#### Exercise prompt
Copy the entries word for word. Keep the pictures out.

[Data to examine Boundary: Start]

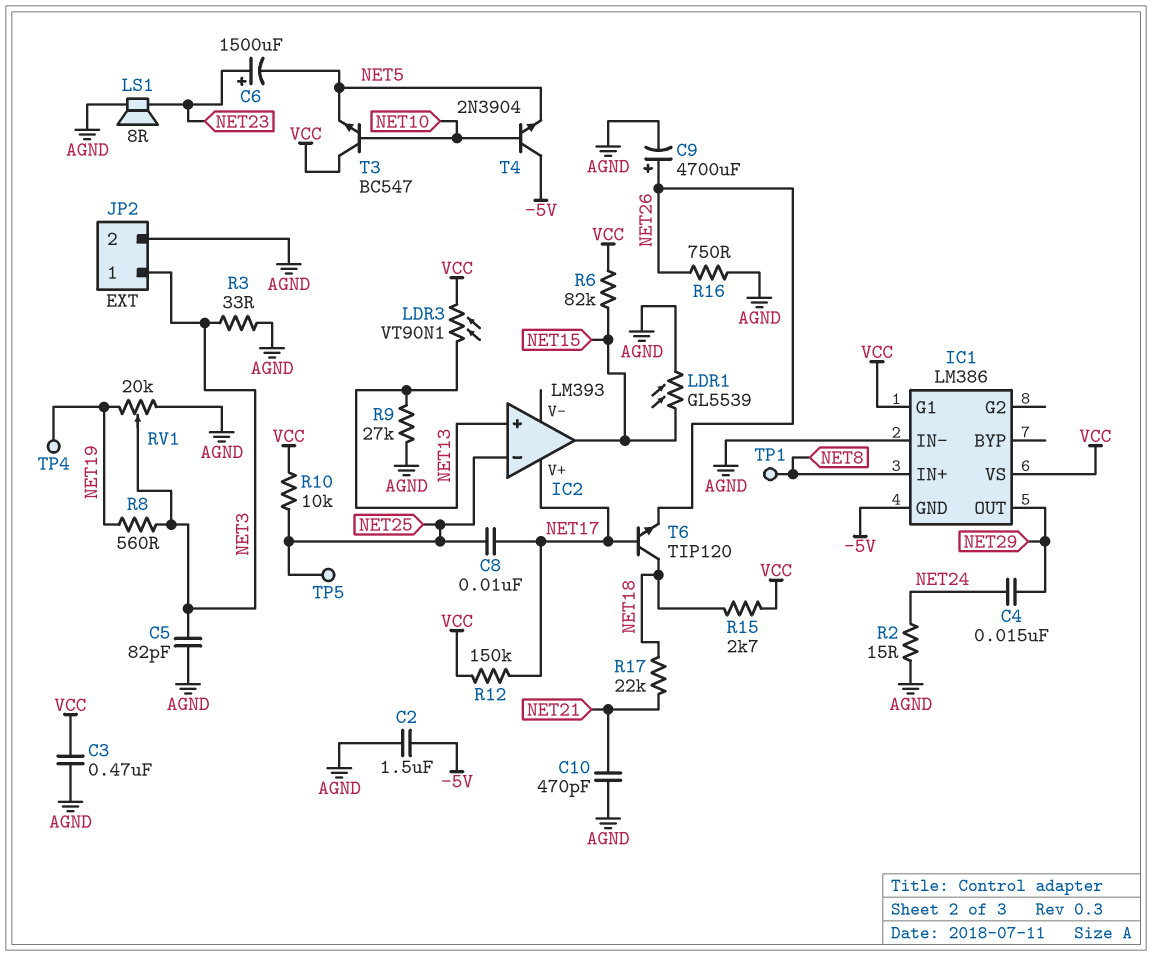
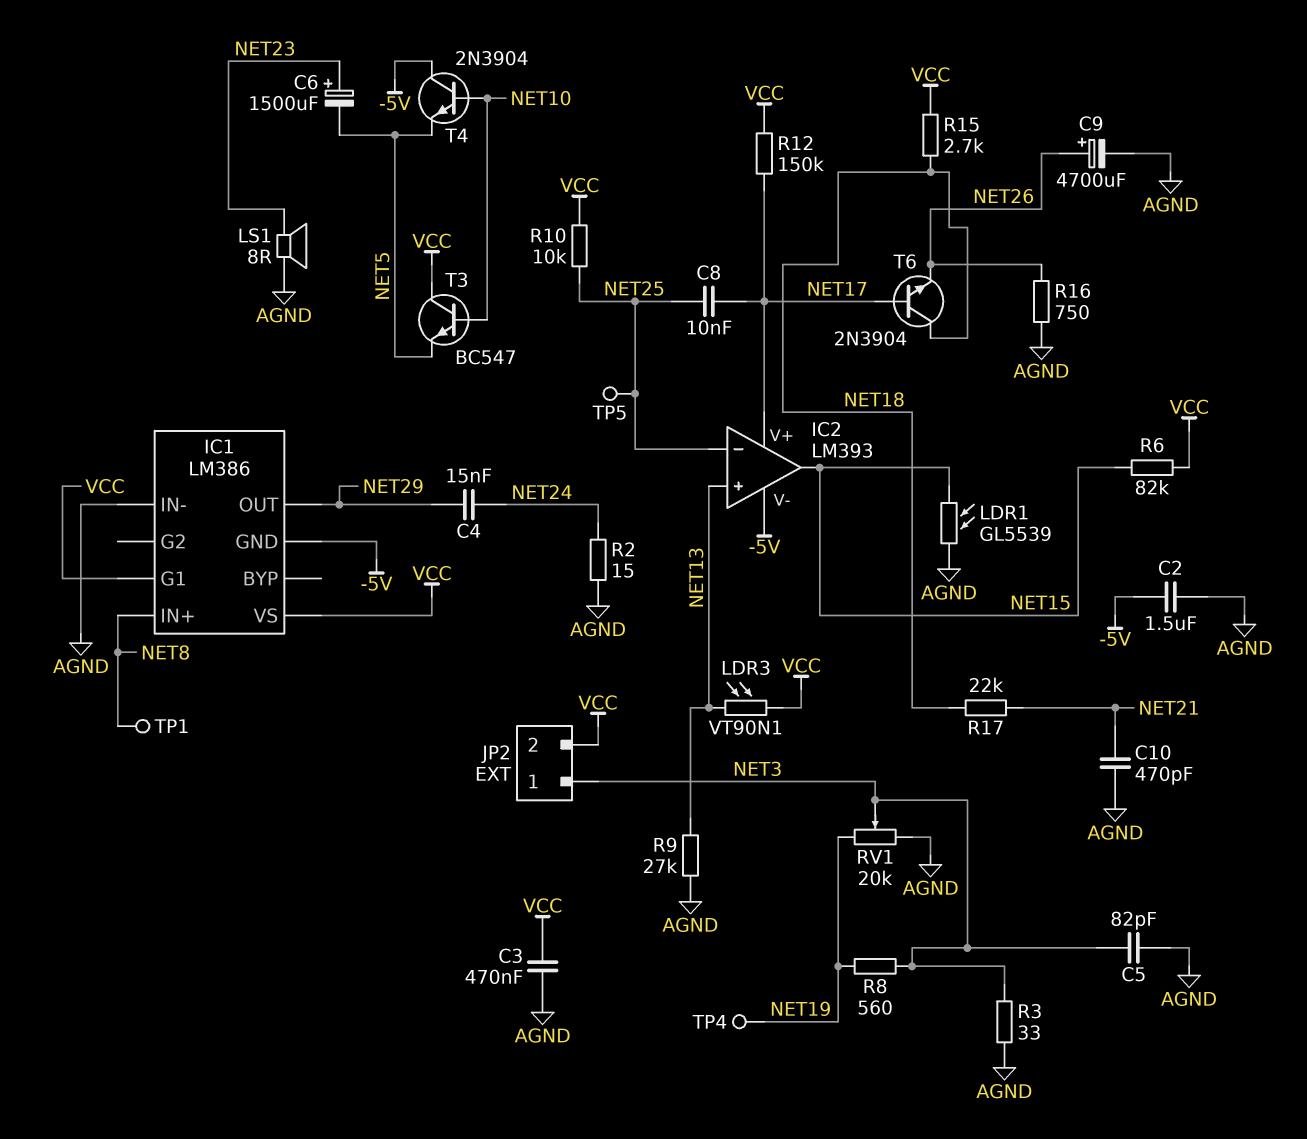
IC2 pin V-: none -> -5V
JP2 pin 2: AGND -> VCC
T6: NPN TIP120 (B NET17, C NET18, E NET26) -> NPN 2N3904 (B NET17, C NET18, E NET26)

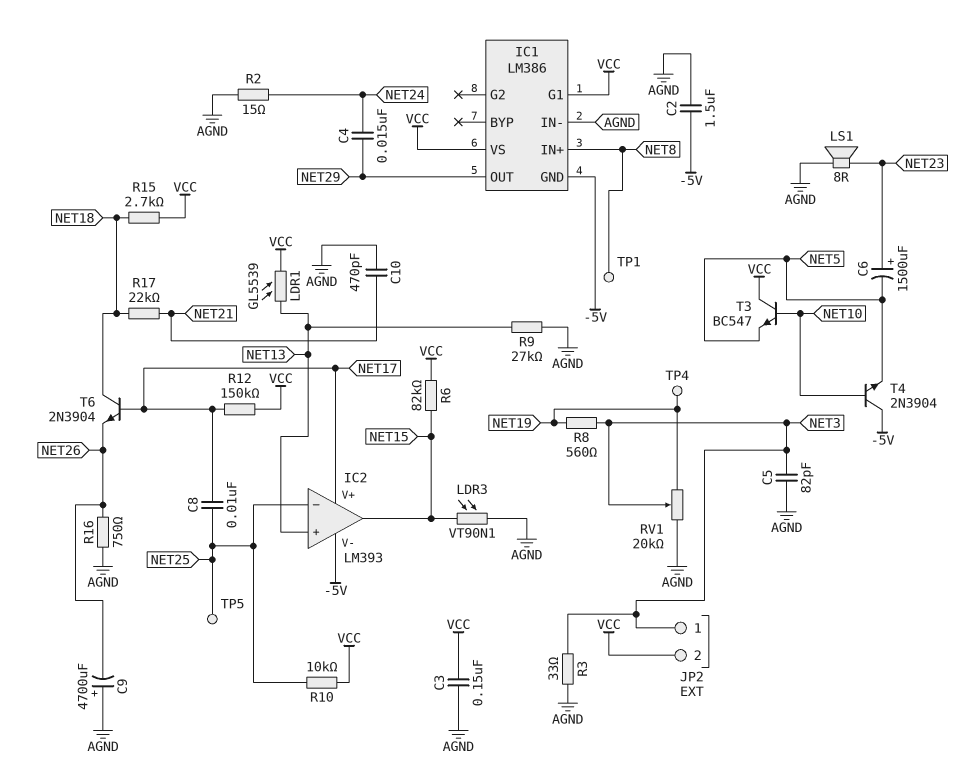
C3: 470nF (AGND, VCC) -> 150nF (AGND, VCC)
C9: 4700uF (plus NET26, minus AGND) -> 4700uF (plus AGND, minus NET26)
LDR1: GL5539 (AGND, NET15) -> GL5539 (NET13, VCC)
LDR3: VT90N1 (NET13, VCC) -> VT90N1 (AGND, NET15)

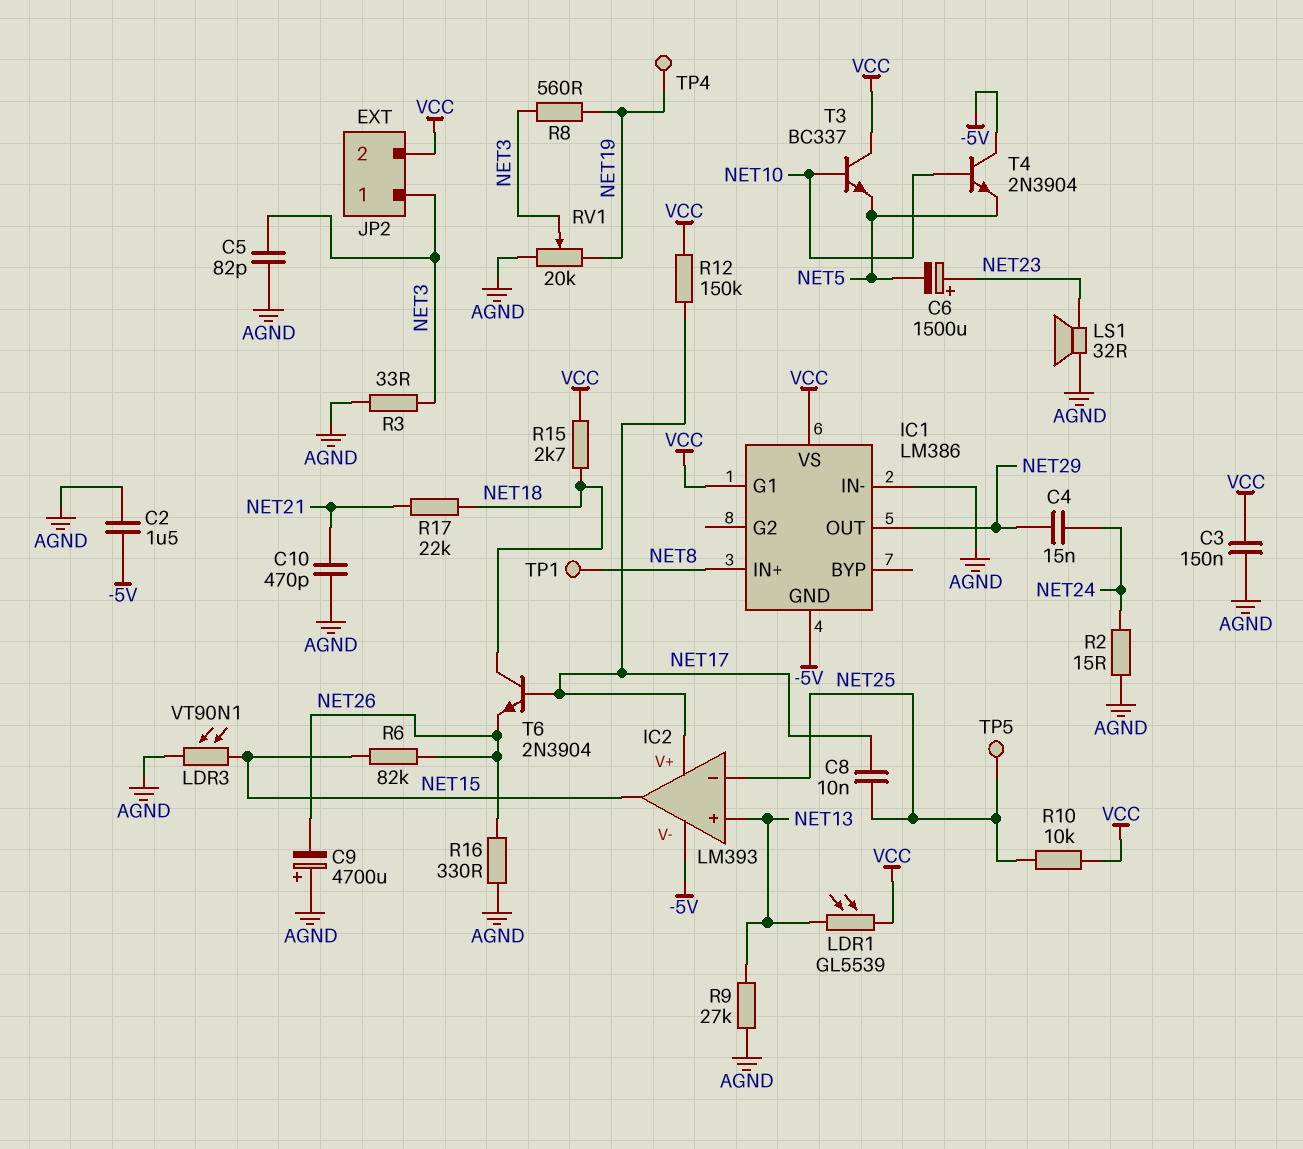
LS1: speaker 8R (AGND, NET23) -> speaker 32R (AGND, NET23)
R6: 82k (NET15, VCC) -> 82k (NET15, NET26)
R16: 750 (AGND, NET26) -> 330 (AGND, NET26)
T3: NPN BC547 (B NET10, C VCC, E NET5) -> NPN BC337 (B NET10, C VCC, E NET5)

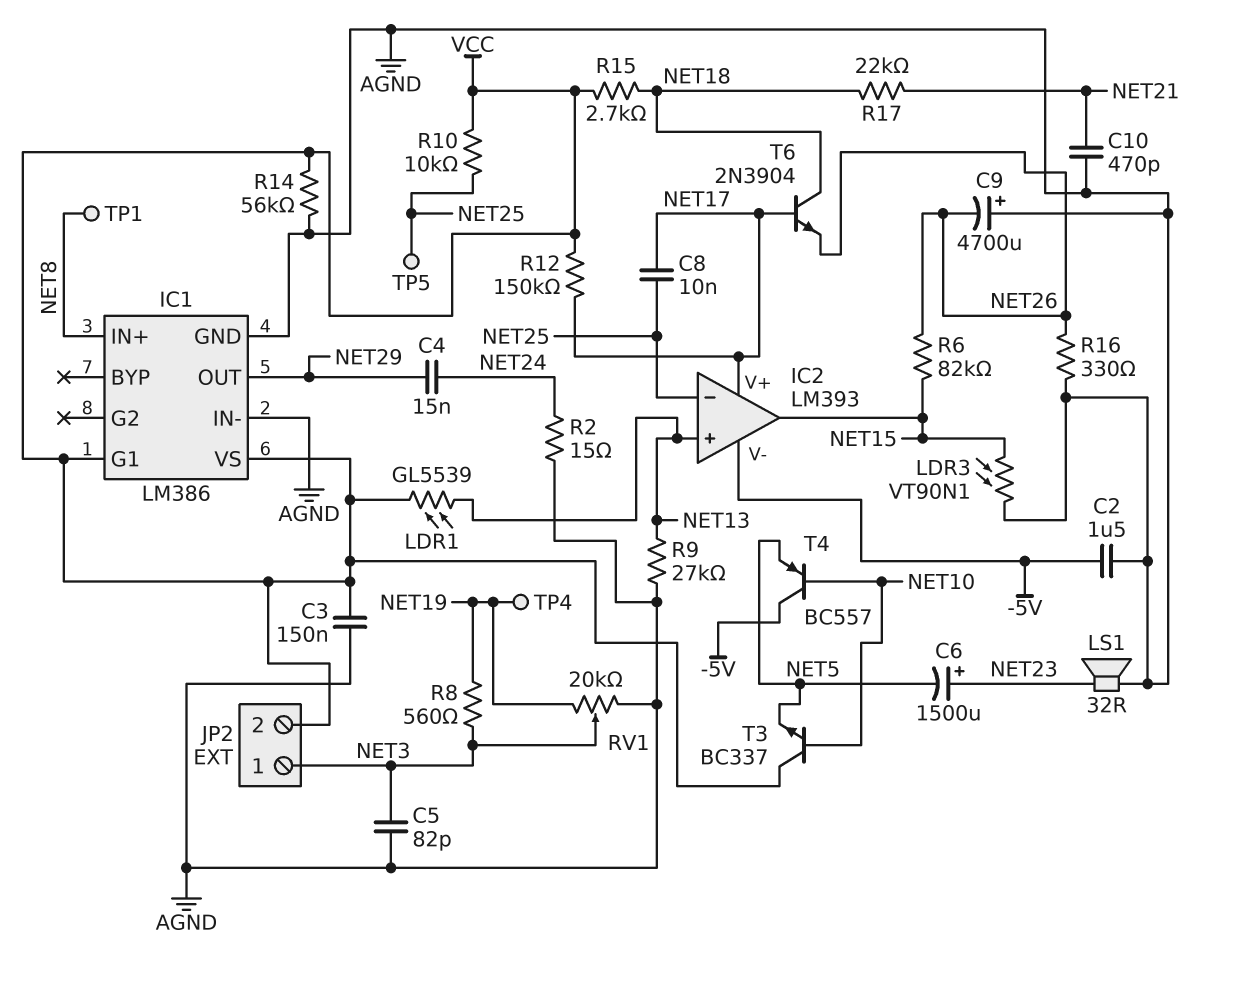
IC1 pin GND: -5V -> AGND
R3: 33 (AGND, NET3) -> none
R14: none -> 56k (AGND, VCC)
T4: NPN 2N3904 (B NET10, C -5V, E NET5) -> PNP BC557 (B NET10, C -5V, E NET5)

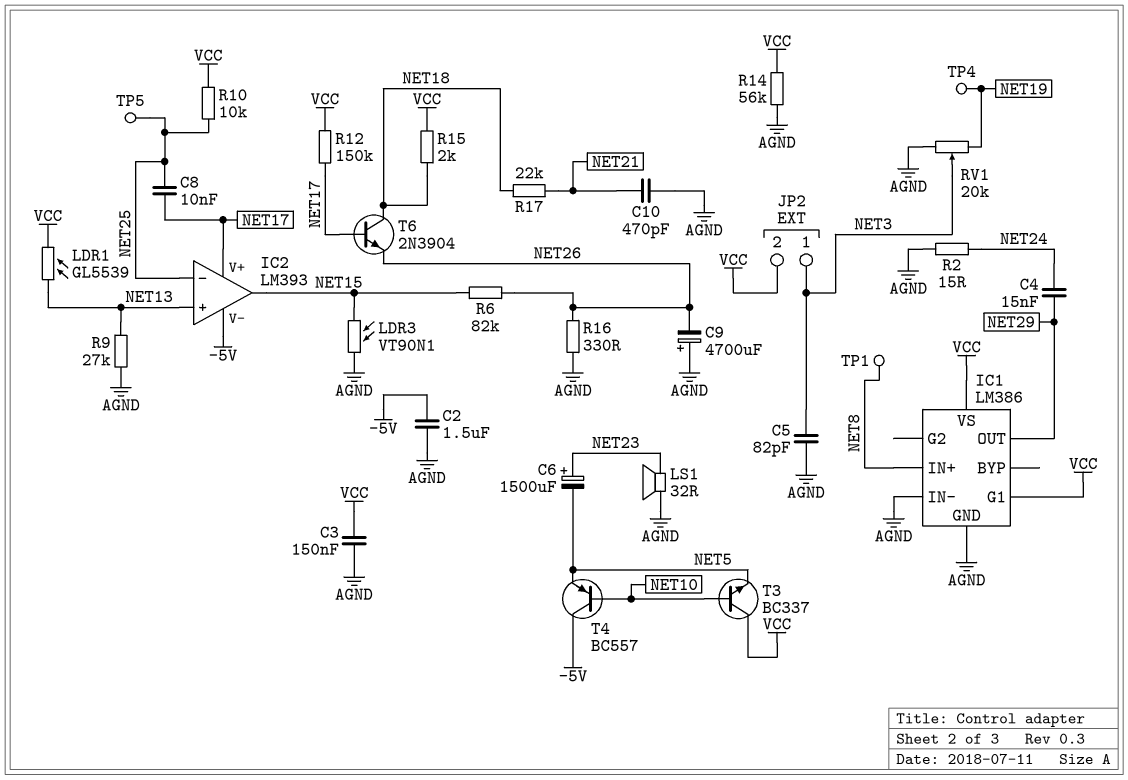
R8: 560 (NET3, NET19) -> none
R15: 2.7k (NET18, VCC) -> 2k (NET18, VCC)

[Data to examine Boundary: End]

#### Output of the task
IC2 pin V-: none -> -5V
JP2 pin 2: AGND -> VCC
T6: NPN TIP120 (B NET17, C NET18, E NET26) -> NPN 2N3904 (B NET17, C NET18, E NET26)

C3: 470nF (AGND, VCC) -> 150nF (AGND, VCC)
C9: 4700uF (plus NET26, minus AGND) -> 4700uF (plus AGND, minus NET26)
LDR1: GL5539 (AGND, NET15) -> GL5539 (NET13, VCC)
LDR3: VT90N1 (NET13, VCC) -> VT90N1 (AGND, NET15)

LS1: speaker 8R (AGND, NET23) -> speaker 32R (AGND, NET23)
R6: 82k (NET15, VCC) -> 82k (NET15, NET26)
R16: 750 (AGND, NET26) -> 330 (AGND, NET26)
T3: NPN BC547 (B NET10, C VCC, E NET5) -> NPN BC337 (B NET10, C VCC, E NET5)

IC1 pin GND: -5V -> AGND
R3: 33 (AGND, NET3) -> none
R14: none -> 56k (AGND, VCC)
T4: NPN 2N3904 (B NET10, C -5V, E NET5) -> PNP BC557 (B NET10, C -5V, E NET5)

R8: 560 (NET3, NET19) -> none
R15: 2.7k (NET18, VCC) -> 2k (NET18, VCC)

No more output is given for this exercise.